**PROVIDED DATA:**
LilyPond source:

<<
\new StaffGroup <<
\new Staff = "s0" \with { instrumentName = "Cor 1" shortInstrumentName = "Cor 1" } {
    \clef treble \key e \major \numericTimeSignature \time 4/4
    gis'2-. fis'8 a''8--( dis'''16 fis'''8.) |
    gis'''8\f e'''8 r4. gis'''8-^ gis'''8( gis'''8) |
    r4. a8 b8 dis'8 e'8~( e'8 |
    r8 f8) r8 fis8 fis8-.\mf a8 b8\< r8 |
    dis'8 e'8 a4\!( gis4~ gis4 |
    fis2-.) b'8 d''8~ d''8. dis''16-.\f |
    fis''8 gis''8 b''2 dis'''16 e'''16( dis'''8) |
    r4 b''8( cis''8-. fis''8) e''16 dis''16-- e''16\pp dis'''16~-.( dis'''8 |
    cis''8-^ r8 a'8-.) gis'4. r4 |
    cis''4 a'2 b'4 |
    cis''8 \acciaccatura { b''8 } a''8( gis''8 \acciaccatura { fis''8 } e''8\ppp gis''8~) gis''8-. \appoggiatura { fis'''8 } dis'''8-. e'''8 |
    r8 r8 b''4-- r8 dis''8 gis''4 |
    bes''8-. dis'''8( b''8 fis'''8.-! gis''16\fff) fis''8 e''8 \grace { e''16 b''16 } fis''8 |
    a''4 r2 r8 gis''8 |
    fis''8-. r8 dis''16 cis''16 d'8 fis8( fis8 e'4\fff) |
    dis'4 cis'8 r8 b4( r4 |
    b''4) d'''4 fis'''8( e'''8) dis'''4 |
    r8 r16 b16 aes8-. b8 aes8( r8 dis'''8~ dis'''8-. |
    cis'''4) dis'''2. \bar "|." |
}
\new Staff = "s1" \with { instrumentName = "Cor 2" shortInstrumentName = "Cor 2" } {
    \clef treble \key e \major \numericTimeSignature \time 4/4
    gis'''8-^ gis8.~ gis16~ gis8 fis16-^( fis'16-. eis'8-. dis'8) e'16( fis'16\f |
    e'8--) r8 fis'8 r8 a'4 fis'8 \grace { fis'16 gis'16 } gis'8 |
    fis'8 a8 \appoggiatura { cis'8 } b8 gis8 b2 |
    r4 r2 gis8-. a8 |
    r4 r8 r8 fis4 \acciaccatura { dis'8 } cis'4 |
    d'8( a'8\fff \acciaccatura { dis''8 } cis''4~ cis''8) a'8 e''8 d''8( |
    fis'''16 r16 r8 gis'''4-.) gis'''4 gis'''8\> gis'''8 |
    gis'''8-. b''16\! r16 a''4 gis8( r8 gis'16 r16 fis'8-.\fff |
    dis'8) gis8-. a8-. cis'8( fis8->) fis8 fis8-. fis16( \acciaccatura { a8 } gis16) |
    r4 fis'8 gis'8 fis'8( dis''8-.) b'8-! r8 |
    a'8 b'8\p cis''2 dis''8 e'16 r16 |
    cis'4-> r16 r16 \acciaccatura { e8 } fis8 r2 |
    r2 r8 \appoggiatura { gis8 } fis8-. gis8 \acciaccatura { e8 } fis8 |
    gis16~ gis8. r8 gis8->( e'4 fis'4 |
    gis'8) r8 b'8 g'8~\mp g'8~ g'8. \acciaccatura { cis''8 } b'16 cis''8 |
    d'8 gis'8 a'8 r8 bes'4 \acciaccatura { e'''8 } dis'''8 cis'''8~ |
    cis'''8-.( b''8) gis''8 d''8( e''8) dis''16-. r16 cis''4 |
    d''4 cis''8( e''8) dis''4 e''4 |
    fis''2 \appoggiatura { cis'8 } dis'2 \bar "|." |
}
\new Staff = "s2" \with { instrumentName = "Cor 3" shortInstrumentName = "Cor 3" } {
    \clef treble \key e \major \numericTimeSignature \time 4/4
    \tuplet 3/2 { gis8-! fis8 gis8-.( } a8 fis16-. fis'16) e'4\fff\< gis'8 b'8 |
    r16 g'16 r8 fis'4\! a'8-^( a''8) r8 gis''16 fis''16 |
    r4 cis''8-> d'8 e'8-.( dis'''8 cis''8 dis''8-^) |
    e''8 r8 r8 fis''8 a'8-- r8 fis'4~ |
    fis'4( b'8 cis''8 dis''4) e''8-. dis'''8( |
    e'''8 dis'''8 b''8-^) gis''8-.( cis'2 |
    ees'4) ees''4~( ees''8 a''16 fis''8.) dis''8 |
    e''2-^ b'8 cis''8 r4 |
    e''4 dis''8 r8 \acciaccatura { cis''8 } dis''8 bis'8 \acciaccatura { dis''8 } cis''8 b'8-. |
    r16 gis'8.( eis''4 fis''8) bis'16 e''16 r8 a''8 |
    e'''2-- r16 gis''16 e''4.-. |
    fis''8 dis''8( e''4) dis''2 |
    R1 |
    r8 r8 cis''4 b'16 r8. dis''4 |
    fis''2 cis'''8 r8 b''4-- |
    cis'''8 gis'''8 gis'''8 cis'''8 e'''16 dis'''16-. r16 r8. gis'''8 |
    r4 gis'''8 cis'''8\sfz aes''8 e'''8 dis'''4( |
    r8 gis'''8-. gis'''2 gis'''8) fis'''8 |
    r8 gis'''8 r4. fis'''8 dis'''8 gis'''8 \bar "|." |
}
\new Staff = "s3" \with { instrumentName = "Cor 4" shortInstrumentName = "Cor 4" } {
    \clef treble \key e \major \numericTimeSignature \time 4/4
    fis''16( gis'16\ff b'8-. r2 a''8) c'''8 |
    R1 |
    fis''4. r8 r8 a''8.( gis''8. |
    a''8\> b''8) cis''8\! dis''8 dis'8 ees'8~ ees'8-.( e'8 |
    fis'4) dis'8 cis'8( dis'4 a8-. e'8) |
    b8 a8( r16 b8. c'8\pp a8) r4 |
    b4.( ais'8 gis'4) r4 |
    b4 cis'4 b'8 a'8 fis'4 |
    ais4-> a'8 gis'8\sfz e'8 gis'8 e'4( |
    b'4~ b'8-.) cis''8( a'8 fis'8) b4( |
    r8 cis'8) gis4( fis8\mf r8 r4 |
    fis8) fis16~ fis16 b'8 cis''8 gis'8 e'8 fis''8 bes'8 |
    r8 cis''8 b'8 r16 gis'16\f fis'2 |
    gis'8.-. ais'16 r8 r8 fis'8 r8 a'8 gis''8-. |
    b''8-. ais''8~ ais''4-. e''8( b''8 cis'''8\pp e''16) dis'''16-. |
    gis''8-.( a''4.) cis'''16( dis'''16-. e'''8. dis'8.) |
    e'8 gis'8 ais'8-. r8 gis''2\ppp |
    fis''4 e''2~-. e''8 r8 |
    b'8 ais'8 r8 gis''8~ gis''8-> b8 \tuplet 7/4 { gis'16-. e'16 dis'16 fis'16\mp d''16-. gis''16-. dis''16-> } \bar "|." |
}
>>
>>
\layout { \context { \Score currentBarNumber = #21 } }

**TASK:** Copy out every line in the rows above that contains the string "tuplet". Only matches with the same capitalization count.

**RESPONSE:**
    \tuplet 3/2 { gis8-! fis8 gis8-.( } a8 fis16-. fis'16) e'4\fff\< gis'8 b'8 |
    b'8 ais'8 r8 gis''8~ gis''8-> b8 \tuplet 7/4 { gis'16-. e'16 dis'16 fis'16\mp d''16-. gis''16-. dis''16-> } \bar "|." |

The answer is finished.